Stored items
---*---

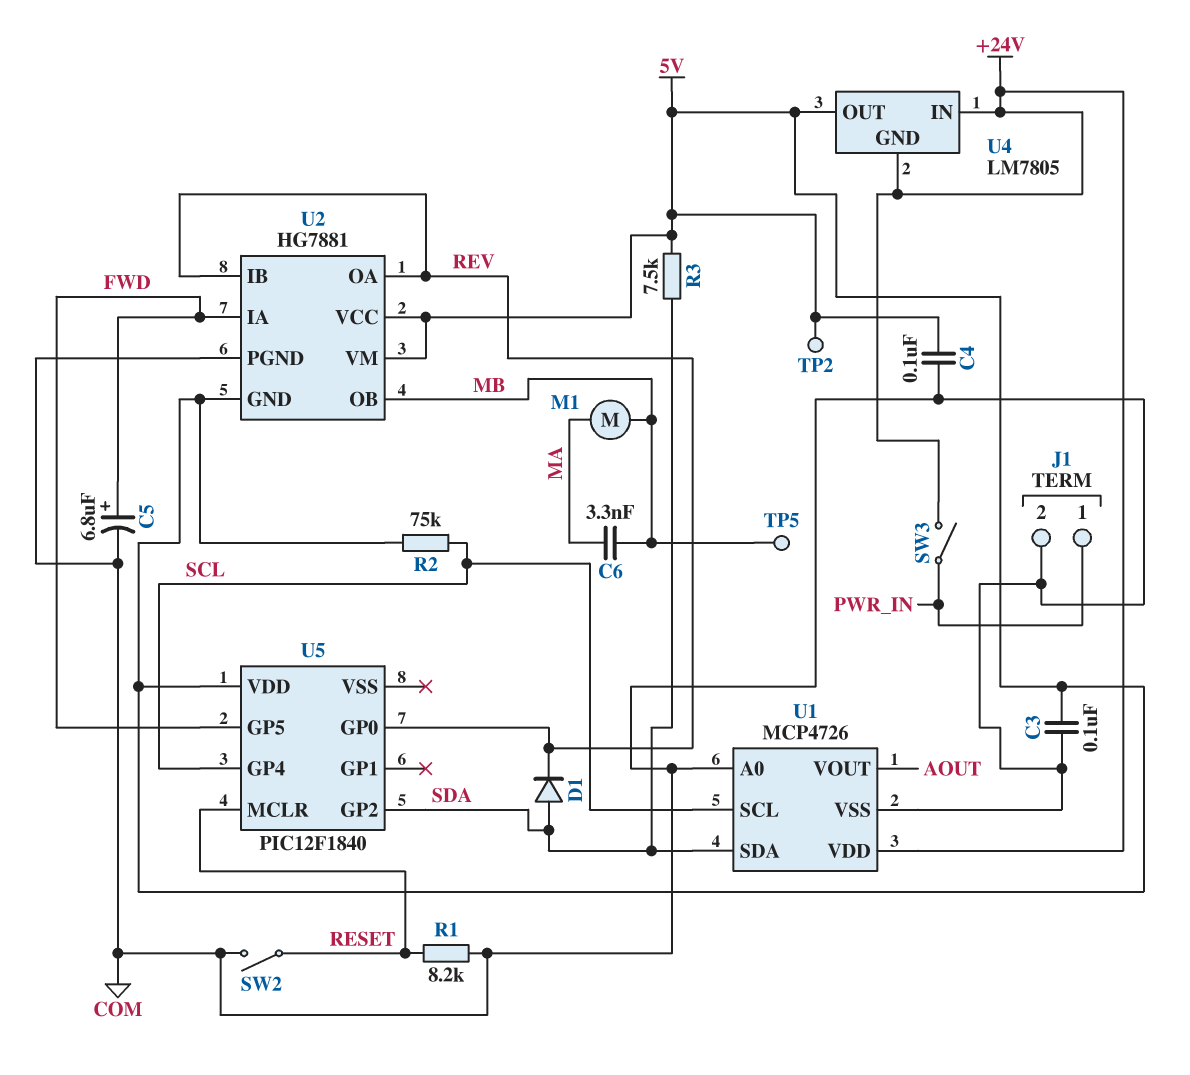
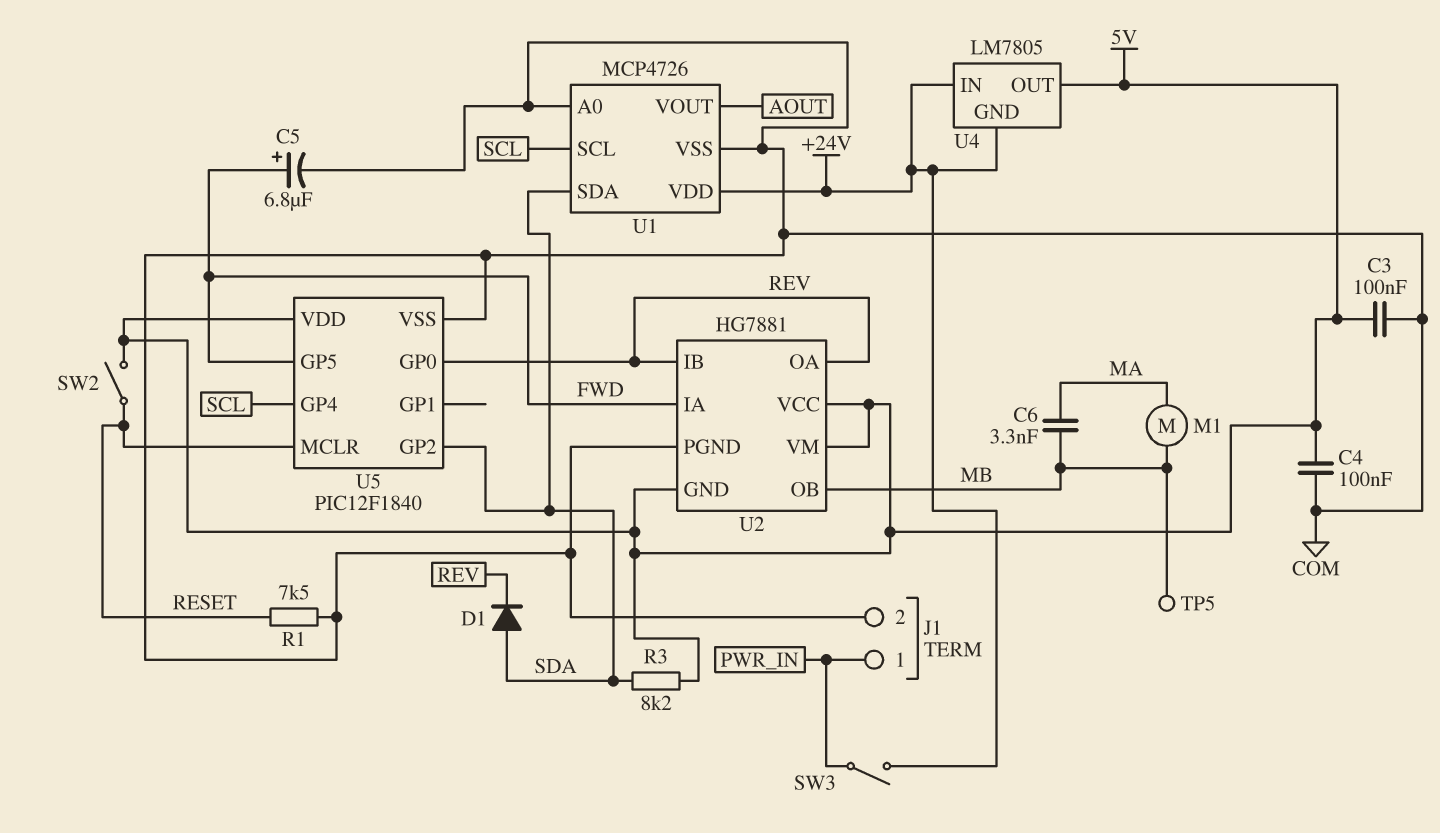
R1: 8.2k (COM, RESET) -> 7.5k (COM, RESET)
R2: 75k (5V, SCL) -> none
R3: 7.5k (5V, SDA) -> 8.2k (5V, SDA)
SW2: switch (COM, RESET) -> switch (5V, RESET)
TP2: test point (5V) -> none
U5 pin VSS: none -> COM

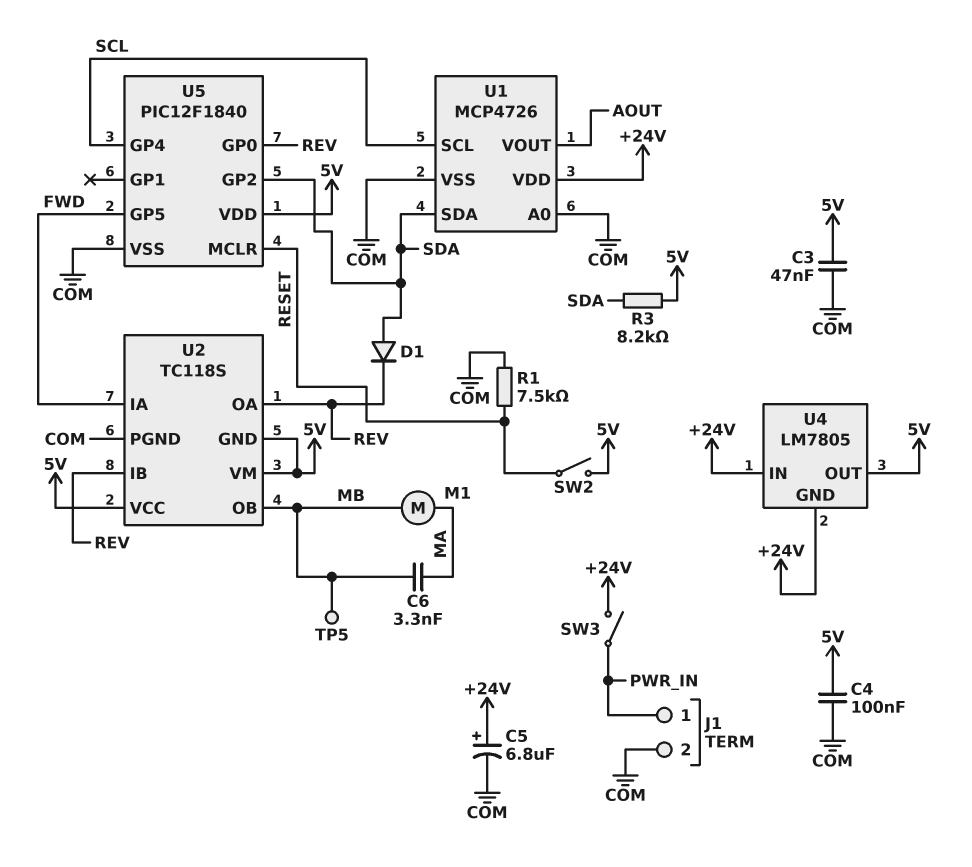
C3: 100nF (5V, COM) -> 47nF (5V, COM)
C5: 6.8uF (plus FWD, minus COM) -> 6.8uF (plus +24V, minus COM)
U2: HG7881 -> TC118S

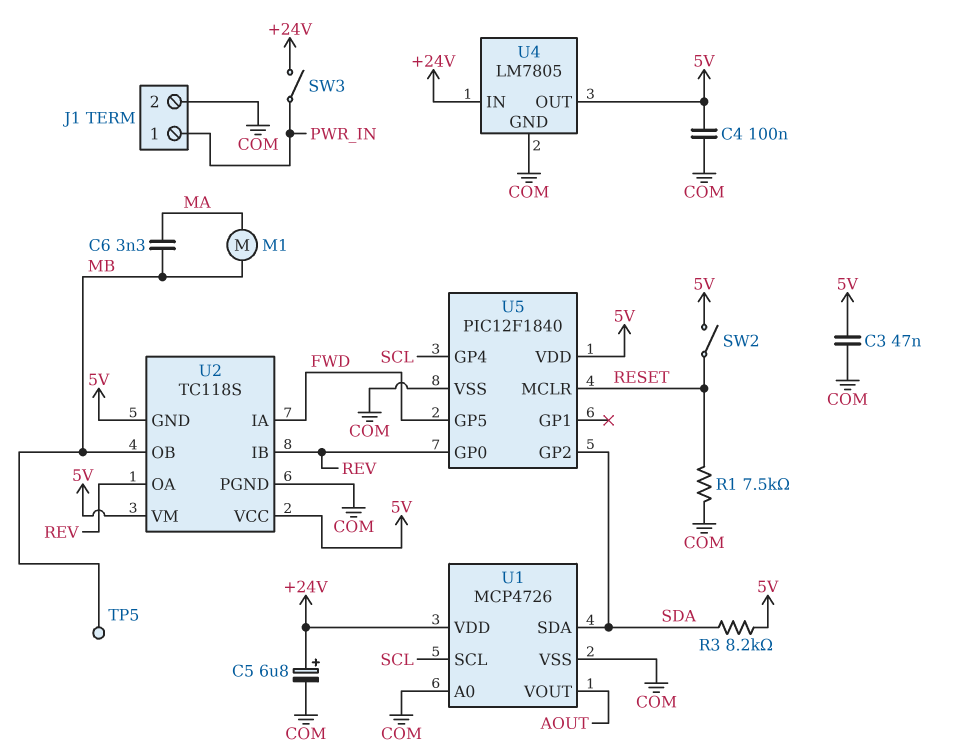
D1: diode (A SDA, K REV) -> none
U4 pin GND: +24V -> COM

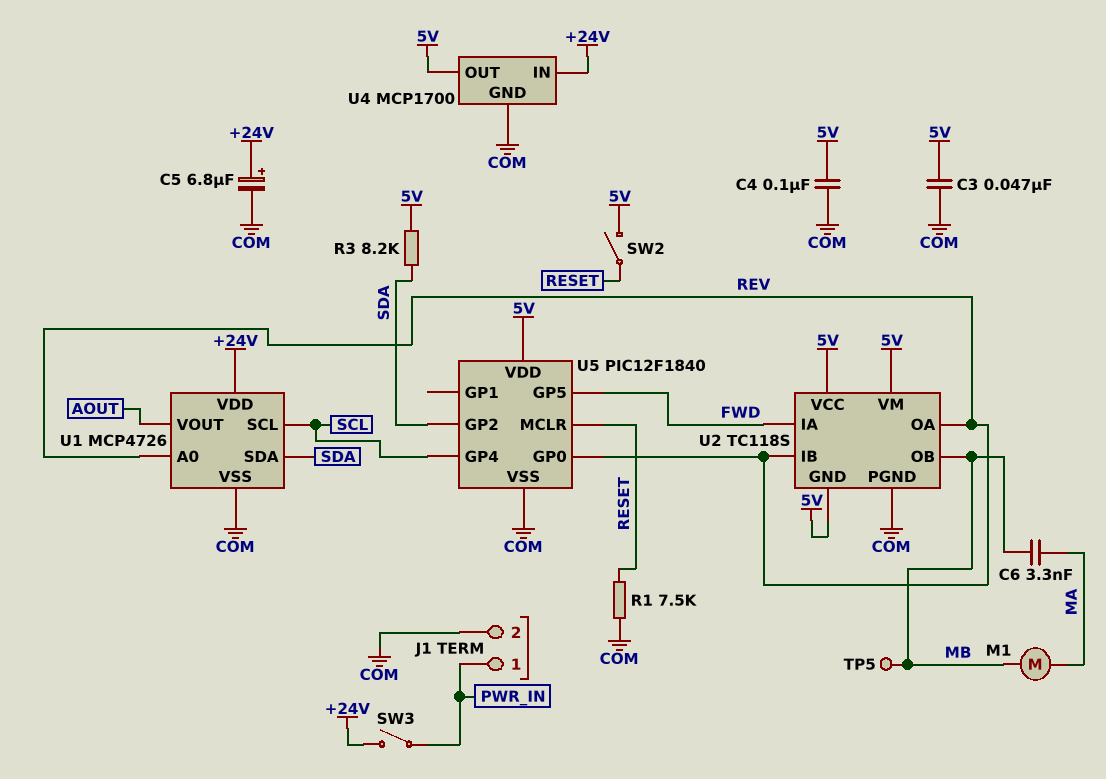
U1 pin A0: COM -> REV
U4: LM7805 -> MCP1700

---*---

— EXERCISE PROMPT —
Wherever the word "RESET" turns up in the records above, copy the line that holds it.

— TASK SOLUTION —
R1: 8.2k (COM, RESET) -> 7.5k (COM, RESET)
SW2: switch (COM, RESET) -> switch (5V, RESET)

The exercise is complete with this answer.